■ **What needs to be done**
Reproduce every line of the entries below verbatim, leaving out the pictures.

■ **Supplied records**
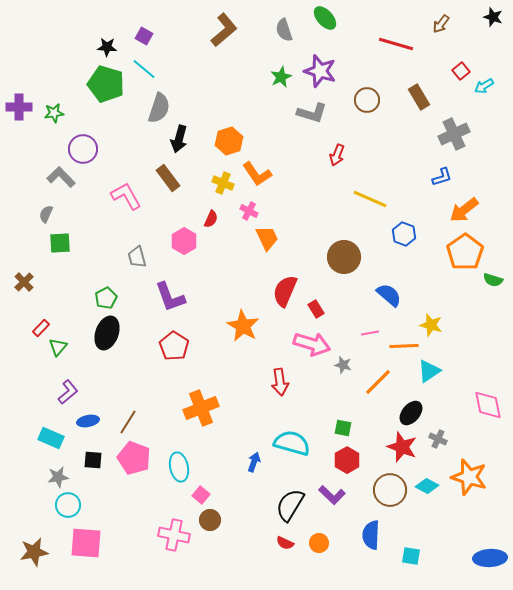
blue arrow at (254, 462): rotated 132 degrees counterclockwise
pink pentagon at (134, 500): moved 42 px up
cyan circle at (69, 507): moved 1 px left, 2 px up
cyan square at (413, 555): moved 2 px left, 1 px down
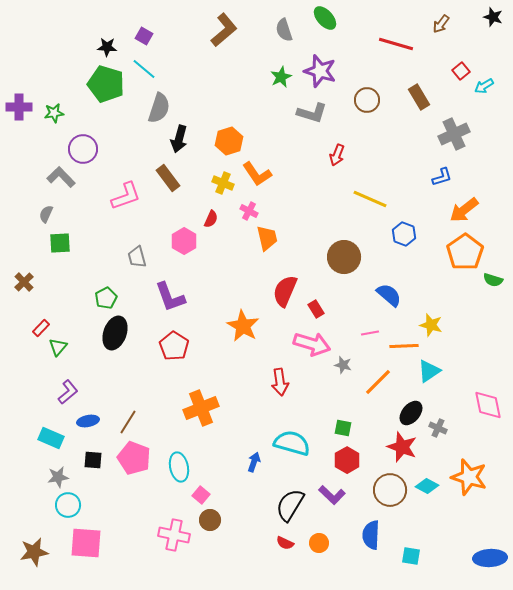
pink L-shape at (126, 196): rotated 100 degrees clockwise
orange trapezoid at (267, 238): rotated 12 degrees clockwise
black ellipse at (107, 333): moved 8 px right
gray cross at (438, 439): moved 11 px up
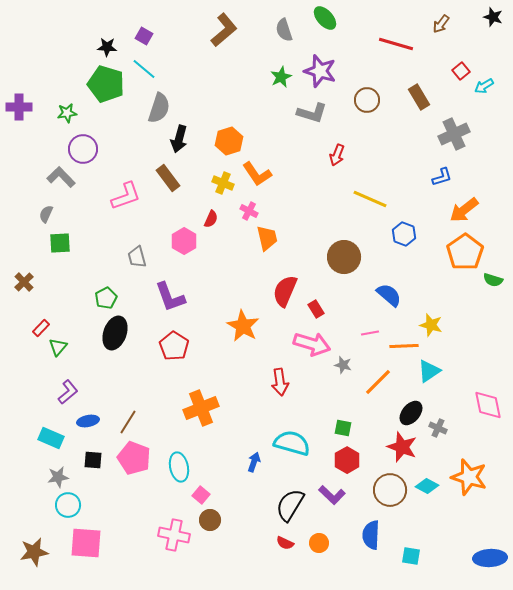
green star at (54, 113): moved 13 px right
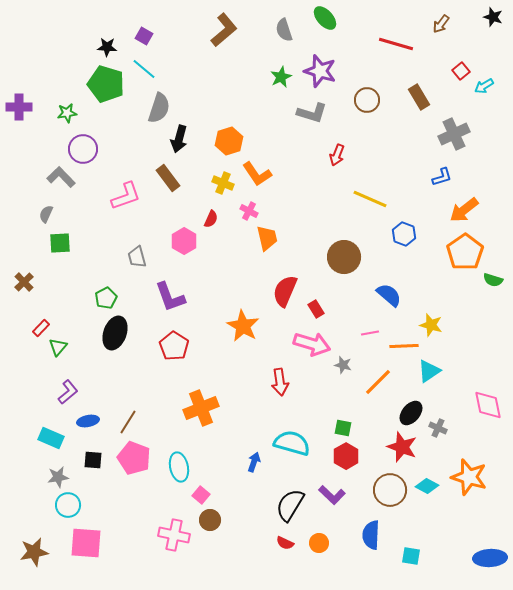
red hexagon at (347, 460): moved 1 px left, 4 px up
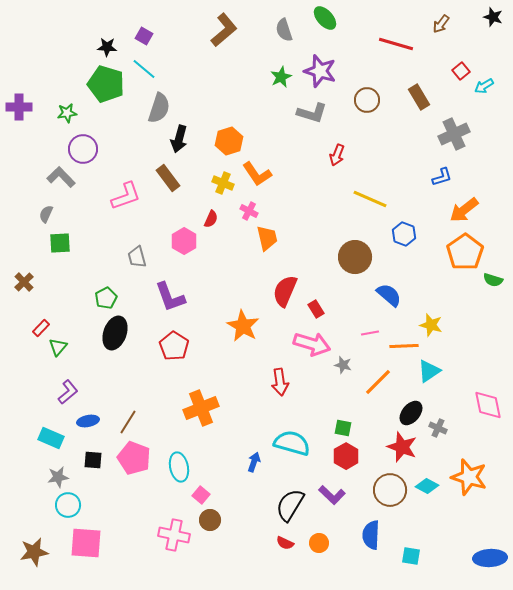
brown circle at (344, 257): moved 11 px right
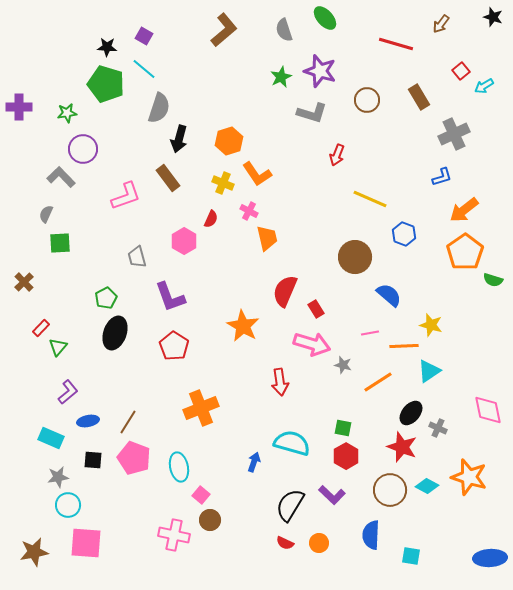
orange line at (378, 382): rotated 12 degrees clockwise
pink diamond at (488, 405): moved 5 px down
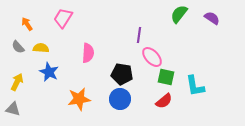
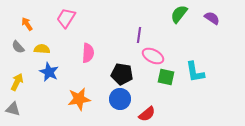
pink trapezoid: moved 3 px right
yellow semicircle: moved 1 px right, 1 px down
pink ellipse: moved 1 px right, 1 px up; rotated 20 degrees counterclockwise
cyan L-shape: moved 14 px up
red semicircle: moved 17 px left, 13 px down
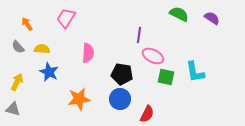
green semicircle: rotated 78 degrees clockwise
red semicircle: rotated 24 degrees counterclockwise
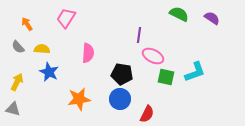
cyan L-shape: rotated 100 degrees counterclockwise
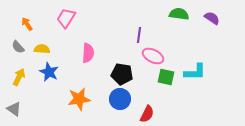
green semicircle: rotated 18 degrees counterclockwise
cyan L-shape: rotated 20 degrees clockwise
yellow arrow: moved 2 px right, 5 px up
gray triangle: moved 1 px right; rotated 21 degrees clockwise
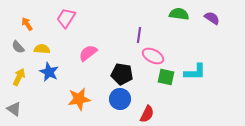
pink semicircle: rotated 132 degrees counterclockwise
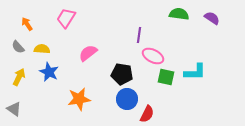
blue circle: moved 7 px right
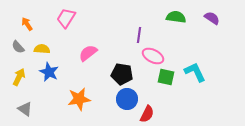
green semicircle: moved 3 px left, 3 px down
cyan L-shape: rotated 115 degrees counterclockwise
gray triangle: moved 11 px right
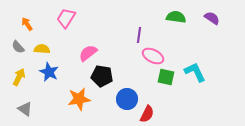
black pentagon: moved 20 px left, 2 px down
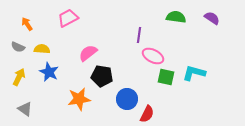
pink trapezoid: moved 2 px right; rotated 30 degrees clockwise
gray semicircle: rotated 24 degrees counterclockwise
cyan L-shape: moved 1 px left, 1 px down; rotated 50 degrees counterclockwise
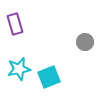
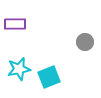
purple rectangle: rotated 75 degrees counterclockwise
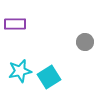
cyan star: moved 1 px right, 2 px down
cyan square: rotated 10 degrees counterclockwise
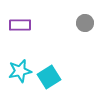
purple rectangle: moved 5 px right, 1 px down
gray circle: moved 19 px up
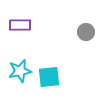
gray circle: moved 1 px right, 9 px down
cyan square: rotated 25 degrees clockwise
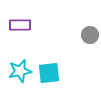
gray circle: moved 4 px right, 3 px down
cyan square: moved 4 px up
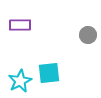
gray circle: moved 2 px left
cyan star: moved 10 px down; rotated 15 degrees counterclockwise
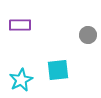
cyan square: moved 9 px right, 3 px up
cyan star: moved 1 px right, 1 px up
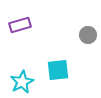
purple rectangle: rotated 15 degrees counterclockwise
cyan star: moved 1 px right, 2 px down
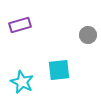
cyan square: moved 1 px right
cyan star: rotated 20 degrees counterclockwise
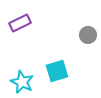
purple rectangle: moved 2 px up; rotated 10 degrees counterclockwise
cyan square: moved 2 px left, 1 px down; rotated 10 degrees counterclockwise
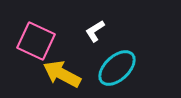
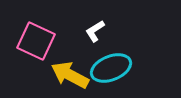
cyan ellipse: moved 6 px left; rotated 21 degrees clockwise
yellow arrow: moved 8 px right, 1 px down
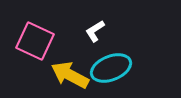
pink square: moved 1 px left
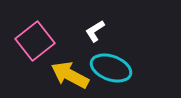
pink square: rotated 27 degrees clockwise
cyan ellipse: rotated 42 degrees clockwise
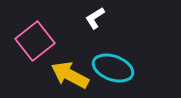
white L-shape: moved 13 px up
cyan ellipse: moved 2 px right
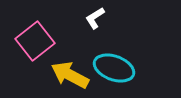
cyan ellipse: moved 1 px right
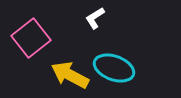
pink square: moved 4 px left, 3 px up
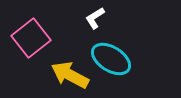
cyan ellipse: moved 3 px left, 9 px up; rotated 12 degrees clockwise
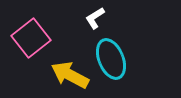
cyan ellipse: rotated 36 degrees clockwise
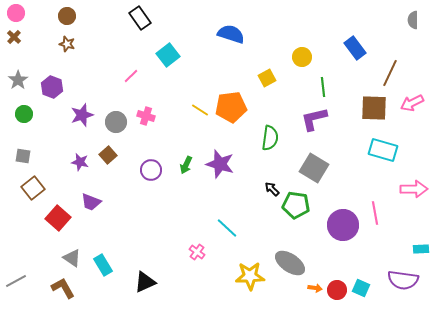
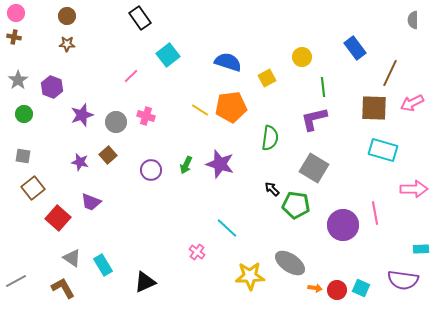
blue semicircle at (231, 34): moved 3 px left, 28 px down
brown cross at (14, 37): rotated 32 degrees counterclockwise
brown star at (67, 44): rotated 14 degrees counterclockwise
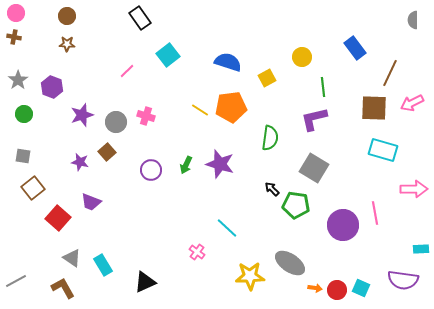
pink line at (131, 76): moved 4 px left, 5 px up
brown square at (108, 155): moved 1 px left, 3 px up
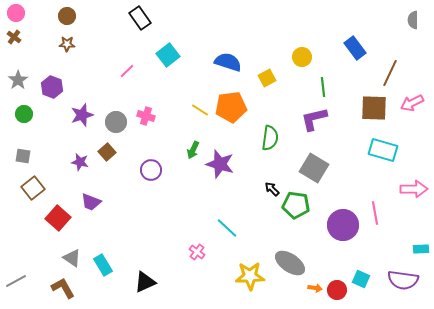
brown cross at (14, 37): rotated 24 degrees clockwise
green arrow at (186, 165): moved 7 px right, 15 px up
cyan square at (361, 288): moved 9 px up
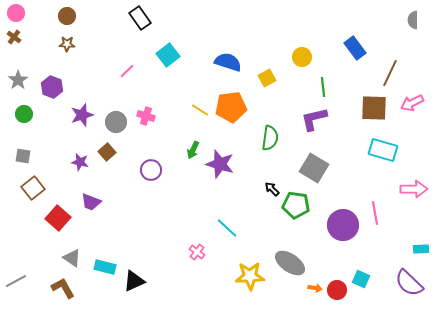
cyan rectangle at (103, 265): moved 2 px right, 2 px down; rotated 45 degrees counterclockwise
purple semicircle at (403, 280): moved 6 px right, 3 px down; rotated 36 degrees clockwise
black triangle at (145, 282): moved 11 px left, 1 px up
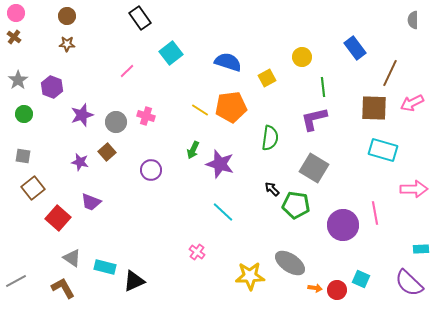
cyan square at (168, 55): moved 3 px right, 2 px up
cyan line at (227, 228): moved 4 px left, 16 px up
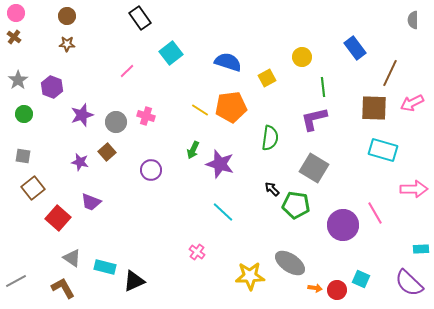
pink line at (375, 213): rotated 20 degrees counterclockwise
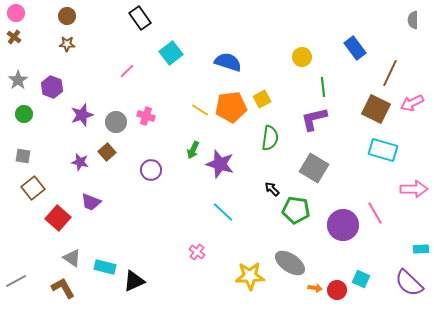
yellow square at (267, 78): moved 5 px left, 21 px down
brown square at (374, 108): moved 2 px right, 1 px down; rotated 24 degrees clockwise
green pentagon at (296, 205): moved 5 px down
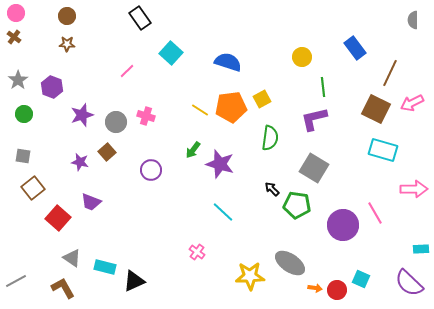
cyan square at (171, 53): rotated 10 degrees counterclockwise
green arrow at (193, 150): rotated 12 degrees clockwise
green pentagon at (296, 210): moved 1 px right, 5 px up
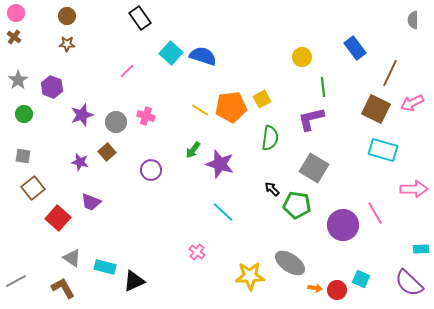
blue semicircle at (228, 62): moved 25 px left, 6 px up
purple L-shape at (314, 119): moved 3 px left
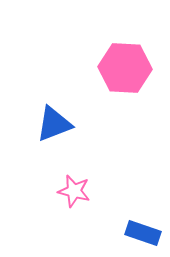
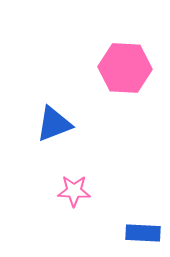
pink star: rotated 12 degrees counterclockwise
blue rectangle: rotated 16 degrees counterclockwise
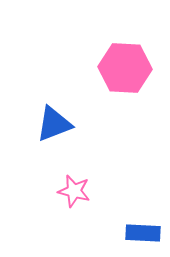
pink star: rotated 12 degrees clockwise
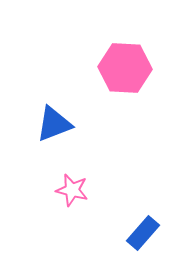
pink star: moved 2 px left, 1 px up
blue rectangle: rotated 52 degrees counterclockwise
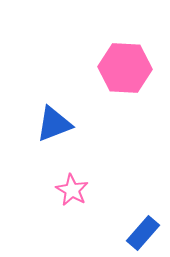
pink star: rotated 16 degrees clockwise
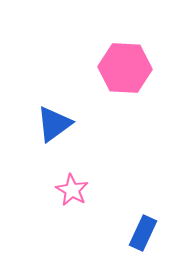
blue triangle: rotated 15 degrees counterclockwise
blue rectangle: rotated 16 degrees counterclockwise
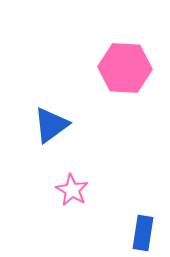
blue triangle: moved 3 px left, 1 px down
blue rectangle: rotated 16 degrees counterclockwise
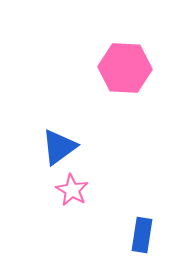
blue triangle: moved 8 px right, 22 px down
blue rectangle: moved 1 px left, 2 px down
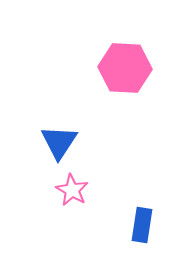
blue triangle: moved 5 px up; rotated 21 degrees counterclockwise
blue rectangle: moved 10 px up
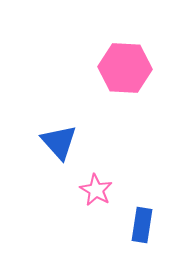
blue triangle: rotated 15 degrees counterclockwise
pink star: moved 24 px right
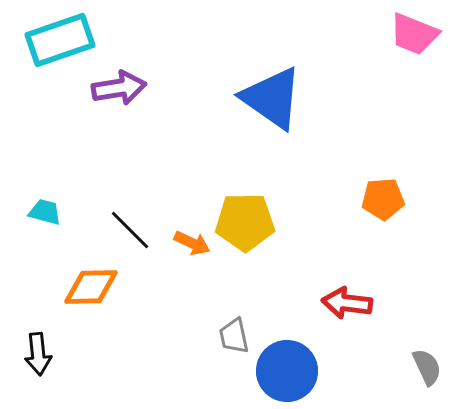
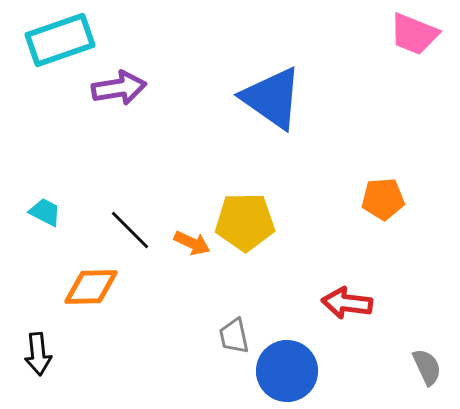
cyan trapezoid: rotated 12 degrees clockwise
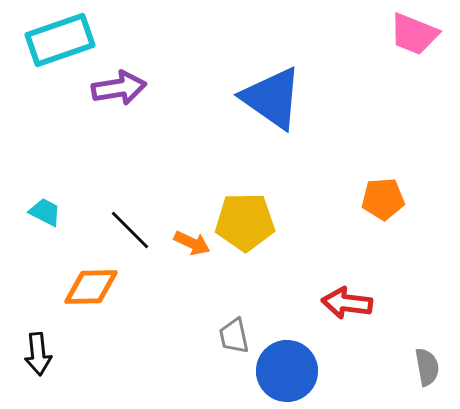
gray semicircle: rotated 15 degrees clockwise
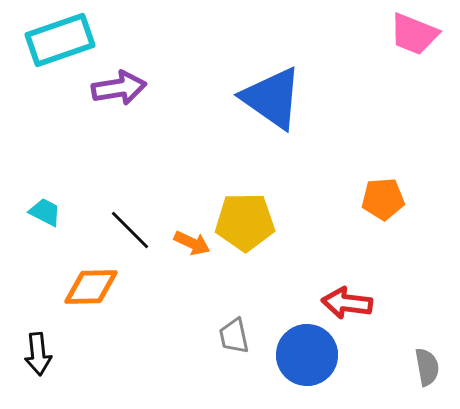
blue circle: moved 20 px right, 16 px up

■ **Result**
blue arrow at (254, 462): rotated 132 degrees counterclockwise
pink pentagon at (134, 500): moved 42 px up
cyan circle at (69, 507): moved 1 px left, 2 px up
cyan square at (413, 555): moved 2 px left, 1 px down
pink L-shape at (126, 196): rotated 100 degrees clockwise
orange trapezoid at (267, 238): rotated 12 degrees clockwise
black ellipse at (107, 333): moved 8 px right
gray cross at (438, 439): moved 11 px up
green star at (54, 113): moved 13 px right
red hexagon at (347, 460): moved 1 px left, 4 px up
brown circle at (344, 257): moved 11 px right
orange line at (378, 382): rotated 12 degrees clockwise
pink diamond at (488, 405): moved 5 px down
pink trapezoid: moved 3 px right
yellow semicircle: moved 1 px right, 1 px down
pink ellipse: moved 1 px right, 1 px up; rotated 20 degrees counterclockwise
cyan L-shape: moved 14 px up
red semicircle: moved 17 px left, 13 px down
green semicircle: rotated 78 degrees clockwise
red semicircle: rotated 24 degrees counterclockwise
cyan L-shape: rotated 100 degrees counterclockwise
green semicircle: rotated 18 degrees counterclockwise
cyan L-shape: rotated 20 degrees clockwise
yellow arrow: moved 2 px right, 5 px up
gray triangle: moved 1 px right; rotated 21 degrees clockwise
pink semicircle: rotated 132 degrees counterclockwise
blue circle: moved 7 px right
green semicircle: moved 3 px left, 3 px down
cyan L-shape: rotated 115 degrees counterclockwise
gray triangle: moved 11 px right
black pentagon: moved 20 px left, 2 px down
pink trapezoid: moved 2 px right; rotated 30 degrees clockwise
gray semicircle: rotated 24 degrees counterclockwise
cyan L-shape: moved 1 px left, 1 px down; rotated 50 degrees counterclockwise
purple rectangle: rotated 75 degrees counterclockwise
cyan star: moved 1 px right, 2 px down
cyan square: rotated 10 degrees counterclockwise
purple rectangle: moved 5 px right, 1 px down
gray circle: moved 19 px up
gray circle: moved 1 px right, 9 px down
cyan square: rotated 25 degrees clockwise
gray circle: moved 4 px right, 3 px down
cyan square: moved 4 px up
gray circle: moved 2 px left
cyan star: moved 10 px down; rotated 15 degrees counterclockwise
cyan square: moved 9 px right, 3 px up
cyan star: moved 1 px right, 1 px up
purple rectangle: rotated 15 degrees counterclockwise
cyan star: moved 1 px right, 2 px down
cyan square: moved 1 px right
cyan star: rotated 20 degrees counterclockwise
purple rectangle: moved 2 px up; rotated 10 degrees counterclockwise
cyan square: moved 2 px left, 1 px down; rotated 10 degrees counterclockwise
cyan ellipse: moved 6 px left; rotated 21 degrees clockwise
yellow arrow: moved 8 px right, 1 px down
pink square: moved 1 px left
pink square: rotated 27 degrees clockwise
cyan ellipse: rotated 42 degrees clockwise
white L-shape: moved 13 px up
cyan ellipse: moved 2 px right
cyan ellipse: moved 1 px right
pink square: moved 4 px left, 3 px up
cyan ellipse: moved 3 px left, 9 px up; rotated 12 degrees clockwise
cyan ellipse: rotated 36 degrees clockwise
blue semicircle at (231, 34): moved 3 px left, 28 px down
brown cross at (14, 37): rotated 32 degrees counterclockwise
brown star at (67, 44): rotated 14 degrees counterclockwise
pink line at (131, 76): moved 4 px left, 5 px up
brown square at (108, 155): moved 1 px left, 3 px up
brown cross at (14, 37): rotated 24 degrees clockwise
green arrow at (186, 165): moved 7 px right, 15 px up
cyan square at (361, 288): moved 9 px up
cyan rectangle at (103, 265): moved 2 px right, 2 px down; rotated 45 degrees counterclockwise
purple semicircle at (403, 280): moved 6 px right, 3 px down; rotated 36 degrees clockwise
black triangle at (145, 282): moved 11 px left, 1 px up
cyan square at (168, 55): moved 3 px right, 2 px up
cyan line at (227, 228): moved 4 px left, 16 px up
pink line at (375, 213): rotated 20 degrees counterclockwise
yellow square at (267, 78): moved 5 px left, 21 px down
brown square at (374, 108): moved 2 px right, 1 px down; rotated 24 degrees clockwise
green pentagon at (296, 205): moved 5 px down
cyan square at (171, 53): rotated 10 degrees counterclockwise
green arrow at (193, 150): rotated 12 degrees clockwise
green pentagon at (296, 210): moved 1 px right, 5 px up
blue semicircle at (228, 62): moved 25 px left, 6 px up
purple L-shape at (314, 119): moved 3 px left
pink star: rotated 12 degrees counterclockwise
blue rectangle: rotated 16 degrees counterclockwise
pink star: rotated 12 degrees clockwise
pink star: moved 2 px left, 1 px up
blue rectangle: rotated 52 degrees counterclockwise
pink star: rotated 16 degrees clockwise
blue triangle: rotated 15 degrees counterclockwise
blue rectangle: rotated 16 degrees counterclockwise
blue triangle: moved 3 px left, 1 px down
blue rectangle: rotated 16 degrees counterclockwise
blue triangle: moved 8 px right, 22 px down
blue rectangle: moved 1 px left, 2 px down
blue triangle: moved 5 px up; rotated 21 degrees counterclockwise
blue rectangle: moved 10 px up
blue triangle: rotated 15 degrees counterclockwise
pink star: moved 24 px right
cyan trapezoid: rotated 12 degrees clockwise
gray semicircle: rotated 15 degrees clockwise
blue circle: moved 20 px right, 16 px up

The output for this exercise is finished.